# [Work to be completed]
Set down, please, exactly the lines below that run from the line with "none -> brown brick A1:B1 level 1" to the line with "none -> lime brick H10:H13 level 1", both lines included.

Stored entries
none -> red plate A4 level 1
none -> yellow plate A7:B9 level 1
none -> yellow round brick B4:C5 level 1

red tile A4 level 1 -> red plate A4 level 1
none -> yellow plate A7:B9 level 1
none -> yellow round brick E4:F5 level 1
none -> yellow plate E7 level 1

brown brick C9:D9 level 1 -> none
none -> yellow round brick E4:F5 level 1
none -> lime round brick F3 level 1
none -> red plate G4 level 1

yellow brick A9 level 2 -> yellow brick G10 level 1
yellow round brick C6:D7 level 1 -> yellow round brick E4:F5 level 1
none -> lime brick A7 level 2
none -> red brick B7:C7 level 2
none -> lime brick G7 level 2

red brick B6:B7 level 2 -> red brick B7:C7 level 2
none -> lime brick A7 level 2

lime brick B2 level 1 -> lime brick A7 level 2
==
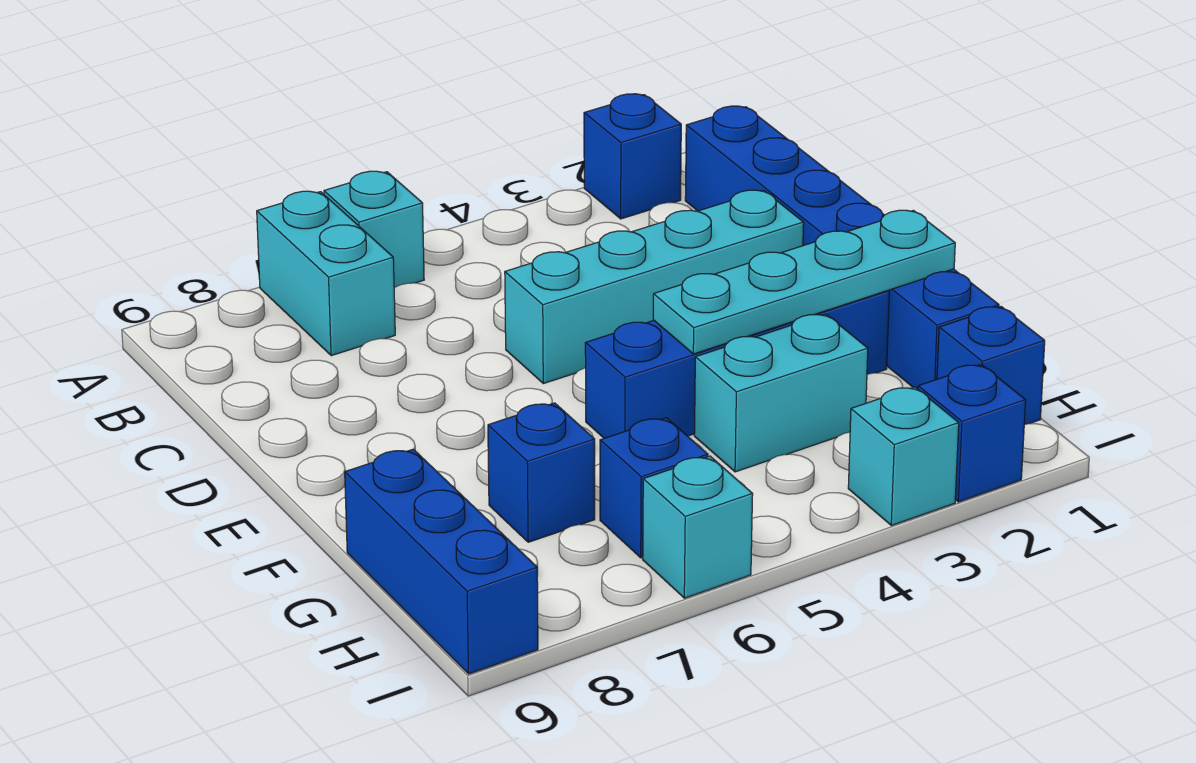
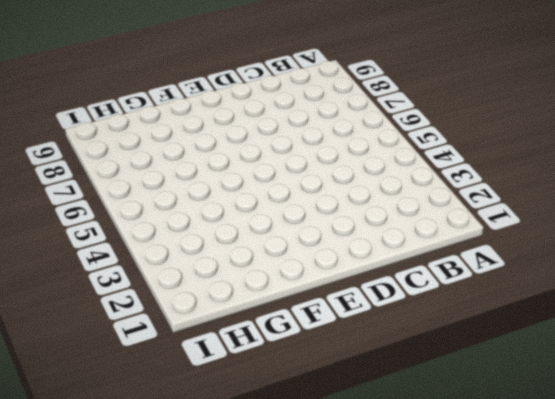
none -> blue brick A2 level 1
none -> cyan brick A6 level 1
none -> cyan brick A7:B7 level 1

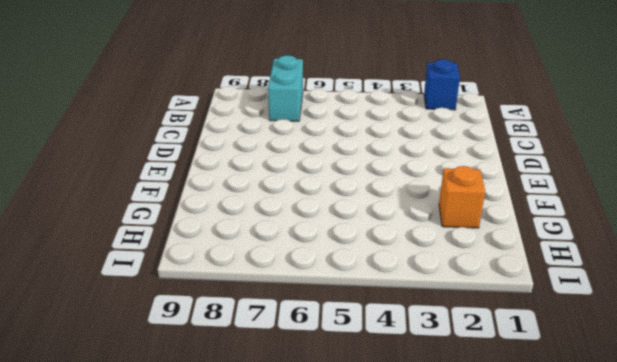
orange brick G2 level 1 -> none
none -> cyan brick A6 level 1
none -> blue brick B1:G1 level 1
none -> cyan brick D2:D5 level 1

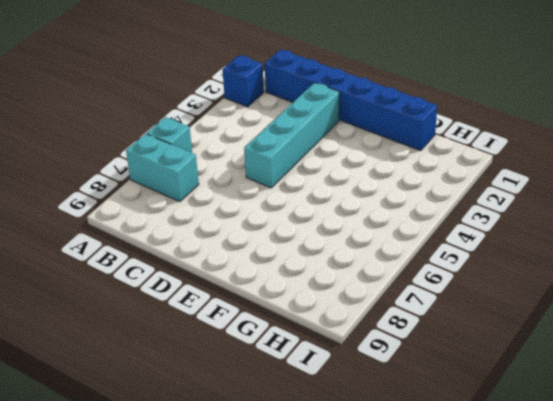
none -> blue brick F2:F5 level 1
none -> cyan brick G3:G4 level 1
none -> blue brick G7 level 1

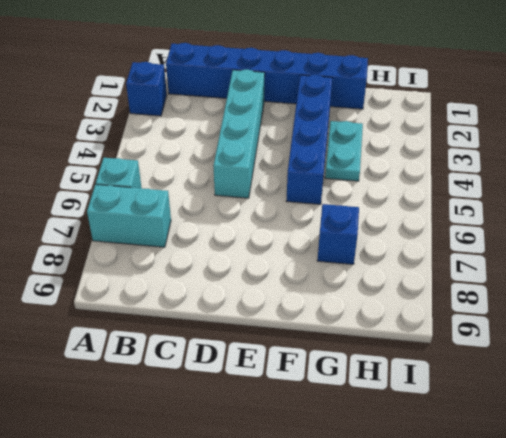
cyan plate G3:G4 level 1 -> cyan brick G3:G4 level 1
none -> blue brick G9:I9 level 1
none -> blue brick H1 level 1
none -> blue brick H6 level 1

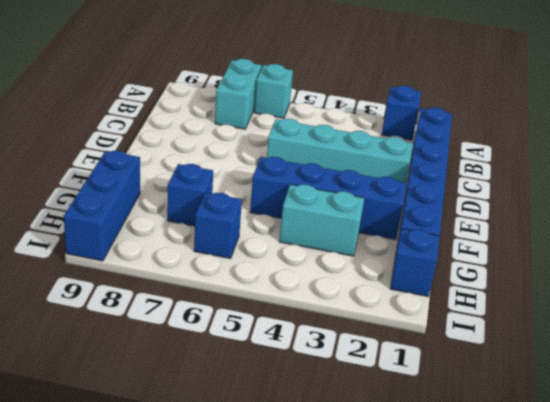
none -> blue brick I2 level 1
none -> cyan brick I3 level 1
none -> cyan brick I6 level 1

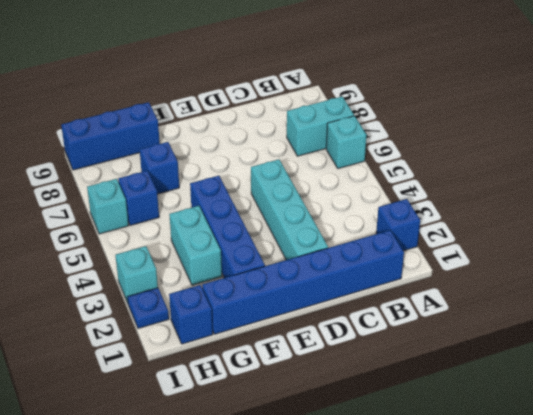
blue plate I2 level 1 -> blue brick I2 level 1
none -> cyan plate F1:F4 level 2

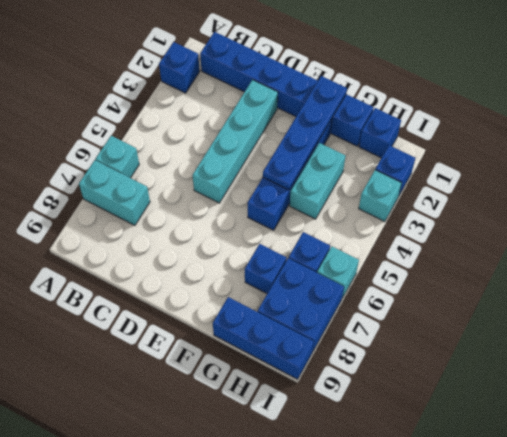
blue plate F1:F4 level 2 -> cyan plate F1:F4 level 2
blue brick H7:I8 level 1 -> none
==
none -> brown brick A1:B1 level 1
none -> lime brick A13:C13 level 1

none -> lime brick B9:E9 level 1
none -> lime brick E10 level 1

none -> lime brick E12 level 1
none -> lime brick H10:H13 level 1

# [Result]
none -> brown brick A1:B1 level 1
none -> lime brick A13:C13 level 1

none -> lime brick B9:E9 level 1
none -> lime brick E10 level 1

none -> lime brick E12 level 1
none -> lime brick H10:H13 level 1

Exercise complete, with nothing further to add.